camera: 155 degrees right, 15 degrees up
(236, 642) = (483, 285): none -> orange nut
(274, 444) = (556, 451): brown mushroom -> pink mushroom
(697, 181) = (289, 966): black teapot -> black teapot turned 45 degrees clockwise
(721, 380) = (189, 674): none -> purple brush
○ ○ ○ ○ ○
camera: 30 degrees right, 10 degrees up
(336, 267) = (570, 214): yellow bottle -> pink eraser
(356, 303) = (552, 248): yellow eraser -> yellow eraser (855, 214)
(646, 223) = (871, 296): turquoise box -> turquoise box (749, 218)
○ ○ ○ ○ ○
> [Exercise]:
Among the lines above, find those that contain the word "yellow" and copy them.

> [Result below]:
(336, 267) = (570, 214): yellow bottle -> pink eraser
(356, 303) = (552, 248): yellow eraser -> yellow eraser (855, 214)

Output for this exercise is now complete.